***** DATA EXCERPTS
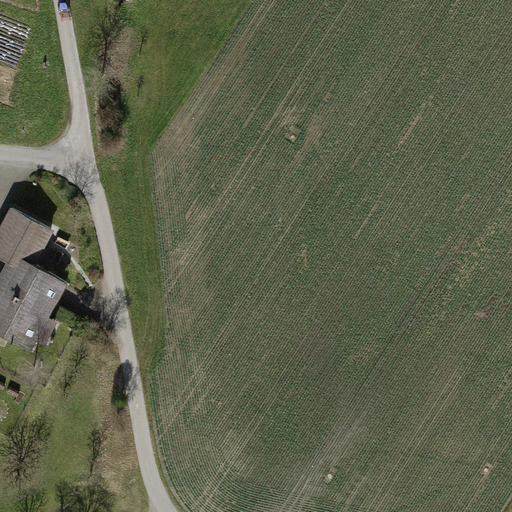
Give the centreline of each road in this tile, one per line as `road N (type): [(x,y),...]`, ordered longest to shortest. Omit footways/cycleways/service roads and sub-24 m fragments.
road 1 (track): [(88,158),(166,511)]
road 2 (track): [(88,158),(61,0)]
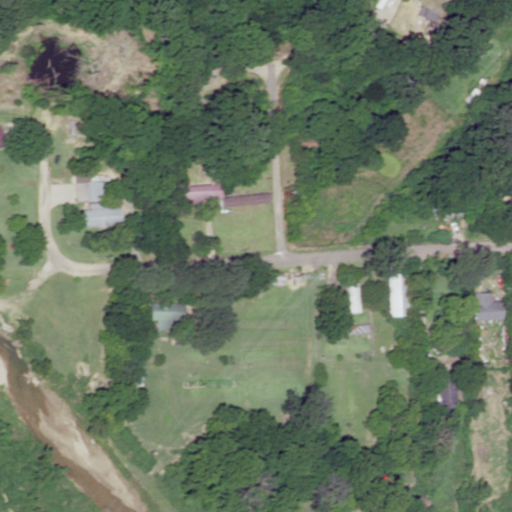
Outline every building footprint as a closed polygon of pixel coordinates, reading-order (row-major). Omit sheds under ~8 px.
[(420,2),(415,0),(399,0),(392,18),(435,36),(442,18),(418,8),(420,2)] [(193,95),(173,95),(173,141),(193,141),(193,95)] [(252,175),(252,160),(209,160),(209,175),(252,175)] [(105,201),(105,181),(87,181),(87,175),(72,175),(72,201),(105,201)] [(264,194),(218,198),(216,184),(186,187),(185,182),(159,185),(161,206),(217,201),(218,208),(265,204),(264,194)] [(87,204),(87,211),(80,211),(80,226),(118,226),(118,209),(105,209),(105,204),(87,204)] [(455,207),(424,207),(424,215),(455,215),(455,207)] [(403,274),(384,274),(385,317),(404,317),(403,274)] [(248,275),(220,275),(220,288),(248,288),(248,275)] [(341,313),(354,313),(354,278),(341,278),(341,313)] [(468,293),(468,320),(496,320),(496,301),(485,301),(485,293),(468,293)] [(145,321),(154,321),(154,330),(168,330),(168,322),(181,322),(181,304),(145,304),(145,321)] [(455,329),(455,320),(444,320),(444,309),(425,309),(425,329),(455,329)] [(141,356),(141,326),(124,326),(124,356),(141,356)] [(137,387),(137,364),(124,364),(124,387),(137,387)] [(449,377),(431,377),(431,417),(449,417),(449,377)]
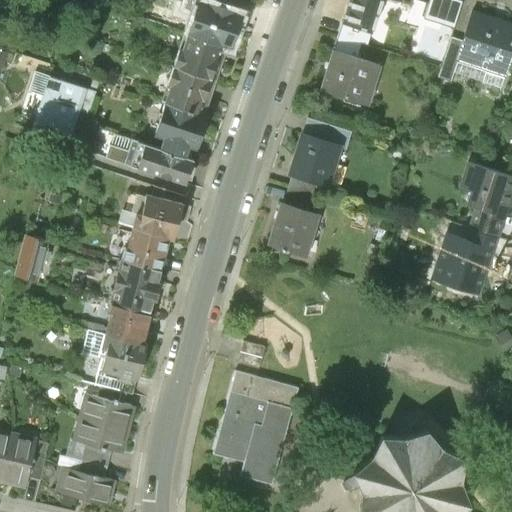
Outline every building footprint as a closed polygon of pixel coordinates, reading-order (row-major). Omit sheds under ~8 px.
[(203,0),(198,0),(187,35),(221,46),(222,42),(231,45),(242,12),(203,0)] [(411,0),(347,0),(337,36),(360,43),(366,45),(380,0),(397,0),(410,4),(411,0)] [(462,1),(457,0),(428,0),(422,18),(453,28),(462,1)] [(511,25),(473,13),(463,42),(457,59),(502,75),(511,46),(511,25)] [(210,79),(221,46),(187,35),(176,68),(210,79)] [(355,58),(360,43),(337,36),(332,50),(355,58)] [(450,82),(457,59),(463,42),(450,37),(436,78),(450,82)] [(378,65),(355,58),(332,50),(319,90),(366,105),(378,65)] [(198,114),(210,79),(176,68),(165,104),(198,114)] [(67,139),(76,111),(84,88),(34,71),(27,91),(43,96),(33,127),(67,139)] [(95,92),(84,88),(76,111),(88,114),(95,92)] [(207,117),(198,114),(165,104),(154,136),(163,139),(160,149),(185,157),(188,146),(196,149),(207,117)] [(306,119),(301,135),(337,146),(344,148),(349,132),(306,119)] [(301,135),(288,175),(291,176),(315,184),(324,187),(337,146),(301,135)] [(192,159),(185,157),(160,149),(131,140),(128,151),(109,144),(104,158),(184,184),(186,178),(190,180),(195,166),(190,165),(192,159)] [(473,207),(467,228),(497,238),(511,192),(511,178),(467,164),(459,188),(470,191),(466,204),(473,207)] [(306,212),(315,184),(291,176),(282,204),(306,212)] [(153,187),(150,197),(162,200),(164,190),(153,187)] [(60,196),(50,193),(48,202),(58,205),(60,196)] [(133,214),(130,228),(166,238),(171,239),(176,220),(180,205),(162,200),(150,197),(145,196),(140,215),(133,214)] [(280,204),(267,245),(303,257),(316,215),(306,212),(282,204),(280,204)] [(190,207),(180,205),(176,220),(186,223),(190,207)] [(157,271),(166,238),(130,228),(121,262),(157,271)] [(479,294),(497,238),(467,228),(463,240),(444,234),(430,278),(479,294)] [(46,242),(23,235),(12,276),(35,282),(46,242)] [(121,262),(109,306),(147,316),(151,300),(154,301),(158,285),(154,284),(157,271),(121,262)] [(139,345),(147,316),(109,306),(107,313),(110,314),(104,335),(139,345)] [(145,346),(139,345),(104,335),(100,350),(104,351),(99,373),(135,382),(145,346)] [(263,347),(242,342),(236,363),(257,369),(263,347)] [(234,371),(211,455),(243,464),(239,477),(270,486),(296,388),(234,371)] [(99,373),(92,397),(123,405),(126,394),(132,395),(135,382),(99,373)] [(86,395),(80,418),(128,431),(134,408),(123,405),(92,397),(86,395)] [(122,453),(128,431),(80,418),(74,440),(87,444),(111,450),(122,453)] [(0,481),(2,482),(13,436),(0,433),(0,481)] [(458,485),(462,463),(440,453),(424,435),(403,442),(378,440),(370,461),(351,477),(361,497),(358,511),(462,511),(466,509),(458,485)] [(35,441),(13,436),(2,482),(25,487),(27,479),(33,454),(35,441)] [(103,480),(111,450),(87,444),(82,462),(61,456),(58,467),(62,469),(103,480)] [(44,456),(33,454),(27,479),(38,482),(44,456)] [(62,469),(56,492),(108,506),(114,482),(103,480),(62,469)]
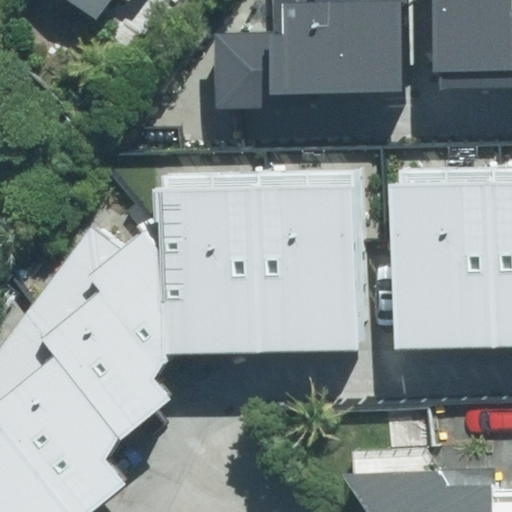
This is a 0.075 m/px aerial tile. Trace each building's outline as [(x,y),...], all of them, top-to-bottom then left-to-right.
[(97,0),(111,11),(119,0),(97,0)] [(202,116),(437,109),(434,0),(308,0),(309,6),(199,10),(202,116)] [(511,0),(456,0),(457,96),(511,96),(511,0)] [(0,359),(0,511),(101,511),(168,468),(143,432),(183,405),(183,326),(511,324),(511,141),(147,143),(0,359)] [(511,511),(503,511),(500,511),(498,469),(454,472),(453,463),(369,468),(370,490),(387,489),(388,511),(511,511)]
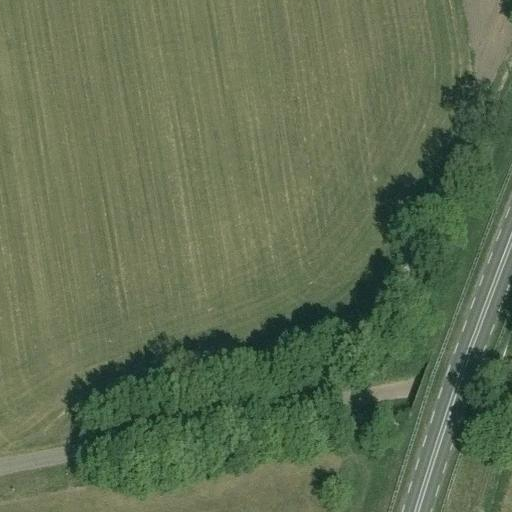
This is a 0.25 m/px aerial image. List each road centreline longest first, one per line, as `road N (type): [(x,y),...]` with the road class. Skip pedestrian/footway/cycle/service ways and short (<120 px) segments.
road 1 (track): [(474,0),(428,180),(388,263),(348,315),(319,337),(85,410),(44,433),(28,460)]
road 2 (unclassified): [(409,390),(0,465)]
road 3 (primary): [(423,511),(511,246)]
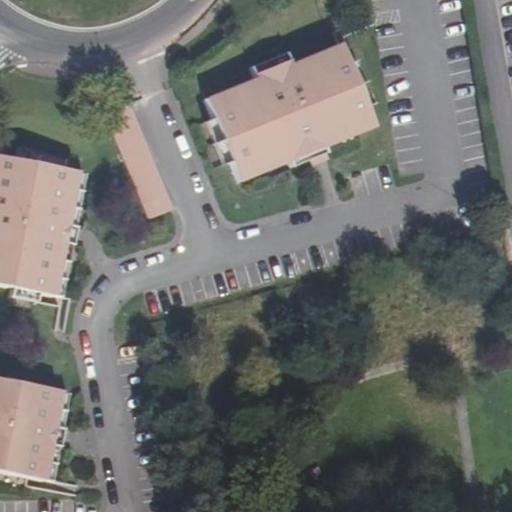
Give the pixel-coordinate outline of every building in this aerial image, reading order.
[(284,157),(287,164),(323,149),(320,142),(351,130),(354,137),(373,129),(366,110),(348,65),(340,45),(320,53),(323,62),(293,74),(289,65),(253,79),(257,88),(227,100),(224,91),(203,99),(211,121),(229,164),(237,184),(257,175),(254,168),(284,157)] [(293,74),(323,62),(320,53),(289,65),(293,74)] [(249,69),(253,79),(289,65),(285,55),(249,69)] [(355,62),(348,65),(366,110),(373,107),(355,62)] [(227,100),(257,88),(253,79),(224,91),(227,100)] [(105,117),(148,222),(172,212),(129,107),(105,117)] [(220,167),(229,164),(211,121),(203,124),(220,167)] [(351,130),(320,142),(323,149),(354,137),(351,130)] [(328,161),(323,149),(287,164),(290,171),(310,162),(312,168),(328,161)] [(36,157),(34,165),(62,171),(63,162),(36,157)] [(284,157),(254,168),(257,175),(287,164),(284,157)] [(52,298),(63,246),(66,227),(77,175),(77,174),(62,171),(34,165),(0,158),(0,287),(9,290),(37,296),(52,299),(52,298)] [(85,177),(77,175),(66,227),(75,229),(85,177)] [(75,229),(66,227),(63,246),(71,248),(74,248),(78,229),(75,229)] [(52,298),(60,299),(71,248),(63,246),(52,298)] [(35,305),(37,296),(9,290),(7,299),(35,305)] [(42,482),(49,448),(53,428),(59,394),(60,393),(0,380),(0,474),(41,483),(42,482)] [(68,396),(59,394),(53,428),(61,430),(68,396)] [(61,430),(53,428),(49,448),(57,450),(59,450),(64,430),(61,430)] [(42,482),(50,484),(57,450),(49,448),(42,482)]
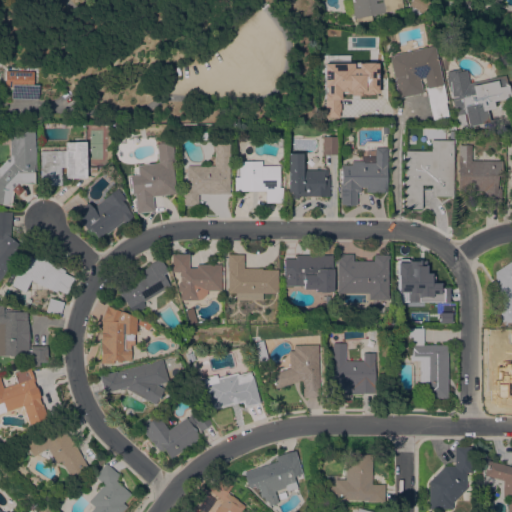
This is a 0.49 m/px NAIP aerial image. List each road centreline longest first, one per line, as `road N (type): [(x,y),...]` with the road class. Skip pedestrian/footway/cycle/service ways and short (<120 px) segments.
road 1 (residential): [(470,427),(468,288),(441,241),(417,230),(187,228),(136,244),(99,277),(75,320),(85,402),(102,429),(171,489)]
road 2 (residential): [(154,511),(197,466),(267,432),(308,424),(470,427)]
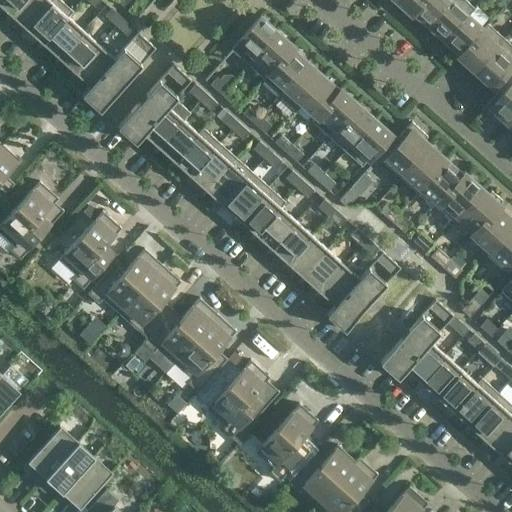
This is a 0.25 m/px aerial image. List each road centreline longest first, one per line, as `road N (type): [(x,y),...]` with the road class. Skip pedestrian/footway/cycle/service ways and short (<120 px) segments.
road 1 (residential): [(504,511),(0,64)]
road 2 (residential): [(511,171),(322,0)]
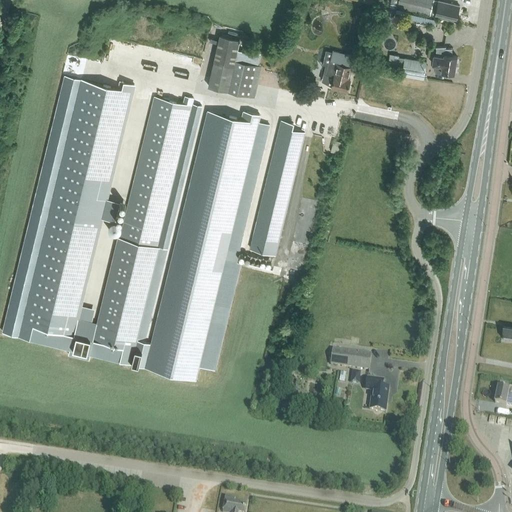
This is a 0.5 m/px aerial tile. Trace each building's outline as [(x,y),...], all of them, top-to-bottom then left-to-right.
[(448,2),(439,0),(399,0),(397,7),(456,20),(460,5),(448,2)] [(209,85),(250,95),(257,64),(235,59),(240,40),(220,35),(209,85)] [(446,46),(435,46),(435,47),(437,47),(437,50),(436,55),(434,54),(432,64),(434,64),(434,69),(435,72),(442,73),(442,71),(455,73),(457,56),(451,55),(451,54),(451,48),(453,48),(453,47),(446,48),(445,46),(446,46)] [(352,56),(332,51),(326,79),(333,81),(332,87),(348,91),(351,79),(349,78),(351,67),(350,66),(352,56)] [(397,67),(397,69),(402,69),(402,71),(425,75),(427,61),(404,57),(399,56),(397,67)] [(82,69),(81,75),(88,77),(90,71),(82,69)] [(157,246),(150,245),(122,238),(99,232),(135,84),(121,81),(119,88),(82,79),(19,335),(70,348),(69,354),(89,359),(91,353),(196,378),(260,114),(244,110),(242,118),(209,110),(152,343),(137,340),(155,264),(161,265),(163,259),(157,258),(159,246),(157,246)] [(156,96),(122,238),(150,245),(157,246),(190,113),(191,108),(192,105),(156,96)] [(281,127),(251,248),(275,254),(304,132),(293,130),(295,123),(283,120),(281,127)] [(331,152),(340,153),(341,140),(333,139),(331,152)] [(511,327),(503,326),(502,338),(511,339),(511,327)] [(369,371),(372,354),(333,348),(330,365),(369,371)] [(389,388),(382,387),(383,380),(368,378),(366,390),(372,391),(370,410),(386,412),(389,388)] [(498,387),(495,403),(506,405),(508,394),(511,394),(511,387),(508,387),(508,389),(498,387)] [(243,511),(245,504),(240,503),(241,501),(234,500),(235,498),(225,496),(222,511),(243,511)]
**********
OBJECTIVE:
Rewrite the data above from its start through the line containing "road 2 (track): [(88,158),(61,0)]", replacing "centreline" with "center line" and changing nothing else. Leave the pictures out of your answer.

EXERCISE RESPONSE:
Give the center line of each road in this tile, one per line as `road N (type): [(x,y),...]`, ordered longest to shortest. Omit footways/cycleways/service roads and sub-24 m fragments.
road 1 (track): [(88,158),(166,511)]
road 2 (track): [(88,158),(61,0)]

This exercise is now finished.